WRITTEN PROBLEM ▸
In the entries below, change every "none" to "stopped" and leave the rest of each line as it is. Give the lines again without the pictures.

RECORDS FOR THE EXERCISE ▸
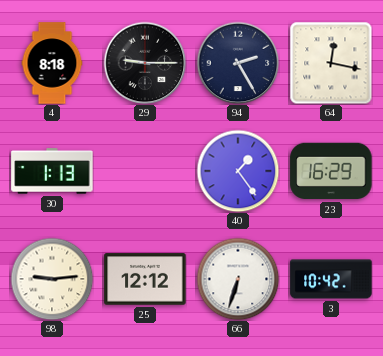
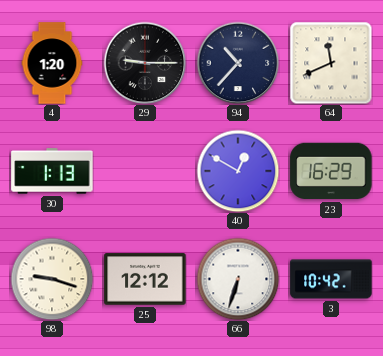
4: 8:18 -> 1:20
94: 2:25 -> 10:37
64: 12:17 -> 11:41
40: 1:24 -> 12:50
98: 9:14 -> 9:18
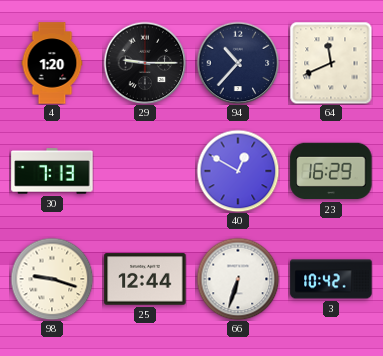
30: 1:13 -> 7:13
25: 12:12 -> 12:44
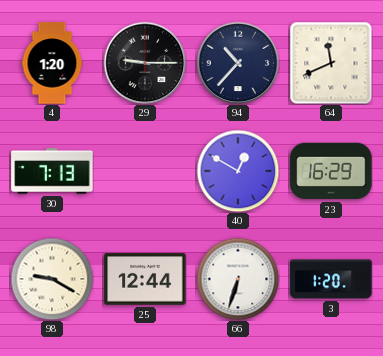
98: 9:18 -> 9:20
3: 10:42 -> 1:20
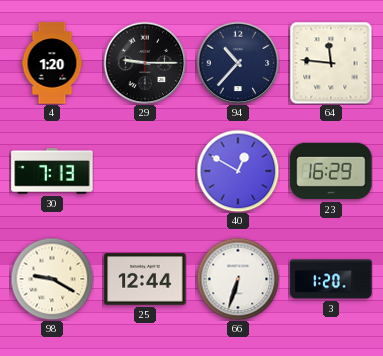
64: 11:41 -> 11:46
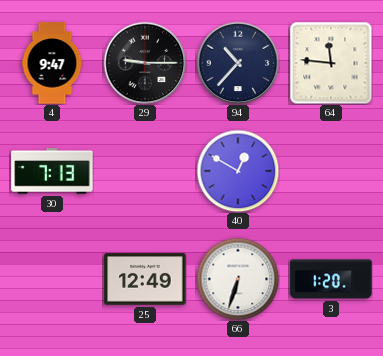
4: 1:20 -> 9:47
23: 16:29 -> none
98: 9:20 -> none
25: 12:44 -> 12:49
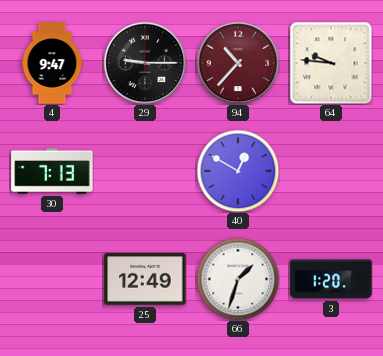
94 dial: navy -> burgundy
64: 11:46 -> 9:46
66: 6:33 -> 1:33
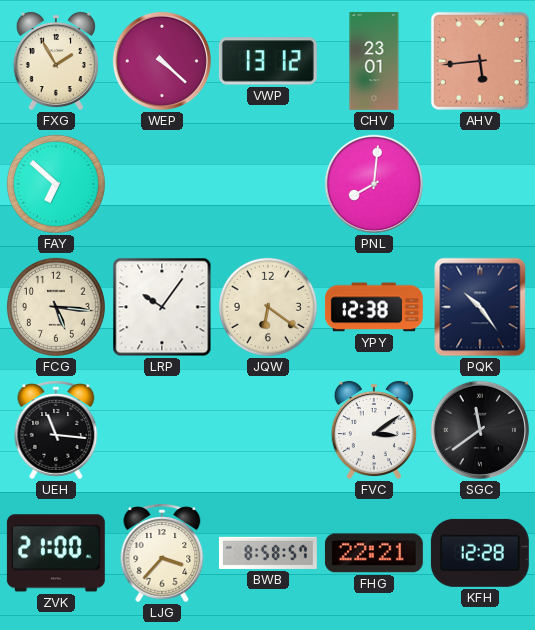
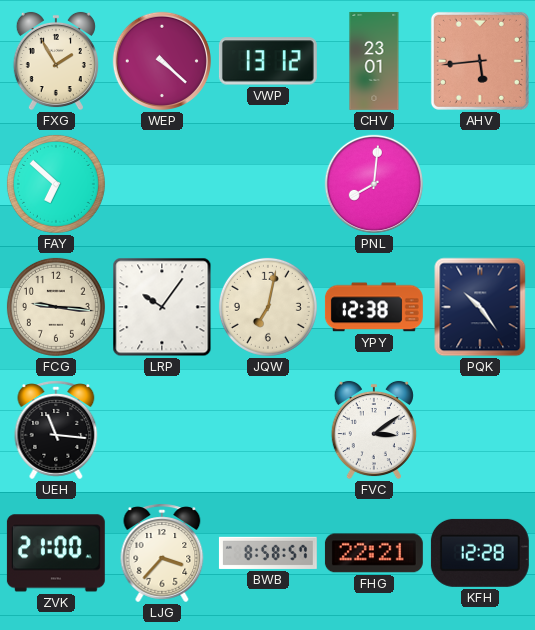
FCG: 5:16 -> 9:16
JQW: 6:21 -> 7:02
SGC: 11:39 -> none
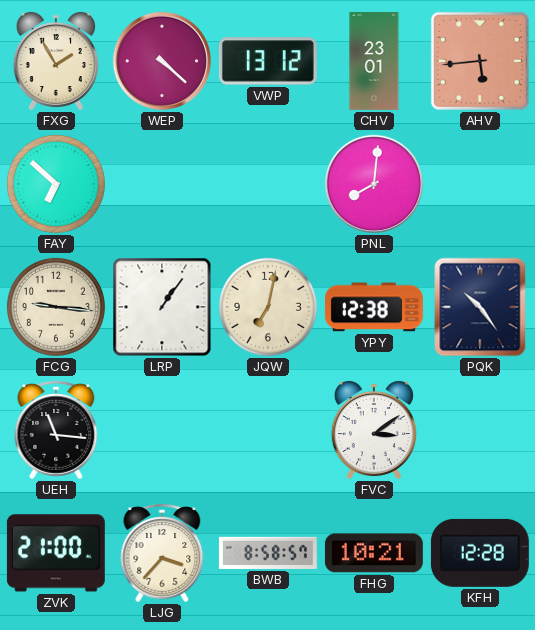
LRP: 10:06 -> 1:06
FHG: 22:21 -> 10:21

FULL ANSWER ▸
4: 8:18 -> 1:20
94: 2:25 -> 10:37
64: 12:17 -> 11:41
40: 1:24 -> 12:50
98: 9:14 -> 9:18
30: 1:13 -> 7:13
25: 12:12 -> 12:44
98: 9:18 -> 9:20
3: 10:42 -> 1:20
64: 11:41 -> 11:46
4: 1:20 -> 9:47
23: 16:29 -> stopped
98: 9:20 -> stopped
25: 12:44 -> 12:49
94 dial: navy -> burgundy
64: 11:46 -> 9:46
66: 6:33 -> 1:33
FCG: 5:16 -> 9:16
JQW: 6:21 -> 7:02
SGC: 11:39 -> stopped
LRP: 10:06 -> 1:06
FHG: 22:21 -> 10:21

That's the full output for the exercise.